**Directions for this task:** Repeat exactly the lines of the entries below from the one with "yellow circle: (166, 161)" through the one with "blue star: (53, 131) -> (79, 157), moved", both ends included, and nothing else.

※

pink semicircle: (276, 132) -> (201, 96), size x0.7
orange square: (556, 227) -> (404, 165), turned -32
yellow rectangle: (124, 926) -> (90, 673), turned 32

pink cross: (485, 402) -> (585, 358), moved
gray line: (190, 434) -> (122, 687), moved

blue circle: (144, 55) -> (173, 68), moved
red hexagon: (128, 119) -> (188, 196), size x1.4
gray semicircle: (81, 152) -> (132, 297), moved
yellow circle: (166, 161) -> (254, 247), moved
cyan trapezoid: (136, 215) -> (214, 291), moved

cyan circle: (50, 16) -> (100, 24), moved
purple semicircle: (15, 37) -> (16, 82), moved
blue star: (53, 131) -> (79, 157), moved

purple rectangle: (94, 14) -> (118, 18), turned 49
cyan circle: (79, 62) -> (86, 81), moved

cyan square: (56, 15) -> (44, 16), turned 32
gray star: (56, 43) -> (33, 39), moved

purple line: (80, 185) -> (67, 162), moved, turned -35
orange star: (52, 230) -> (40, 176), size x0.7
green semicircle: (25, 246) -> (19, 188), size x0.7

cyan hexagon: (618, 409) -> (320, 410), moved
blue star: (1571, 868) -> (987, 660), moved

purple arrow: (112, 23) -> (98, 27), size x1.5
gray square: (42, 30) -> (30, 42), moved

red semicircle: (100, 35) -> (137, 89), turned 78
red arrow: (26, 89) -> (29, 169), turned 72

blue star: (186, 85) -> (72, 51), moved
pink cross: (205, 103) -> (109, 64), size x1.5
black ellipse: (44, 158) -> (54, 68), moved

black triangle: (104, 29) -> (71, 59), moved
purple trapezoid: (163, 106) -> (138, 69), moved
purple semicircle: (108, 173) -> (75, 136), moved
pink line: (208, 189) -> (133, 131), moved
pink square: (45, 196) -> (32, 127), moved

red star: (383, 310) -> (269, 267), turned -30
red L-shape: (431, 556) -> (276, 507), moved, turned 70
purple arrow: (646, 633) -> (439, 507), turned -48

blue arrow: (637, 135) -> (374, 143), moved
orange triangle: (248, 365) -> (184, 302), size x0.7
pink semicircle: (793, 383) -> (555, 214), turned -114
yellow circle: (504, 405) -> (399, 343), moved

※

**Solution for this task:**
yellow circle: (166, 161) -> (254, 247), moved
cyan trapezoid: (136, 215) -> (214, 291), moved

cyan circle: (50, 16) -> (100, 24), moved
purple semicircle: (15, 37) -> (16, 82), moved
blue star: (53, 131) -> (79, 157), moved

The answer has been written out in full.